(TASK PROMPT) Search the records below for the line containing "turquoise eraser [450,506,507,532]". Output that line and all later lines exactly; output nothing else.

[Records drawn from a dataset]
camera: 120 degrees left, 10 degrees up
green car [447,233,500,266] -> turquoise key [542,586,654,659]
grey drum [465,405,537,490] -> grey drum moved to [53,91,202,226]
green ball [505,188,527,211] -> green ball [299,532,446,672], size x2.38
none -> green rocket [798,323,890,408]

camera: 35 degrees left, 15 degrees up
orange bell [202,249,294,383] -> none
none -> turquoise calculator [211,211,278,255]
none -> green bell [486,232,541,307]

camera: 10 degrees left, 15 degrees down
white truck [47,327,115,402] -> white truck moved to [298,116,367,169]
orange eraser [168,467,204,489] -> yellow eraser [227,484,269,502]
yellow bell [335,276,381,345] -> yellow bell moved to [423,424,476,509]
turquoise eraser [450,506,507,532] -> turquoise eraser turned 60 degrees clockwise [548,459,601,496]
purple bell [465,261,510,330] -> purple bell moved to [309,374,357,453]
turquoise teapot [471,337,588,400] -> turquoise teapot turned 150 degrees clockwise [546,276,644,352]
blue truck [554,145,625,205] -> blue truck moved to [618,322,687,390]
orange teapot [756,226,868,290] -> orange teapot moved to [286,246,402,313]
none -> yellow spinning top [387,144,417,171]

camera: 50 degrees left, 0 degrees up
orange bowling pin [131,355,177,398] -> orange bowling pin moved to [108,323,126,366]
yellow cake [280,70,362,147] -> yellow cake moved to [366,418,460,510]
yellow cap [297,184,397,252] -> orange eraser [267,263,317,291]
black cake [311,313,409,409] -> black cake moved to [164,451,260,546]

(EXERCISE OUTPUT)
turquoise eraser [450,506,507,532] -> turquoise eraser turned 60 degrees clockwise [548,459,601,496]
purple bell [465,261,510,330] -> purple bell moved to [309,374,357,453]
turquoise teapot [471,337,588,400] -> turquoise teapot turned 150 degrees clockwise [546,276,644,352]
blue truck [554,145,625,205] -> blue truck moved to [618,322,687,390]
orange teapot [756,226,868,290] -> orange teapot moved to [286,246,402,313]
none -> yellow spinning top [387,144,417,171]

camera: 50 degrees left, 0 degrees up
orange bowling pin [131,355,177,398] -> orange bowling pin moved to [108,323,126,366]
yellow cake [280,70,362,147] -> yellow cake moved to [366,418,460,510]
yellow cap [297,184,397,252] -> orange eraser [267,263,317,291]
black cake [311,313,409,409] -> black cake moved to [164,451,260,546]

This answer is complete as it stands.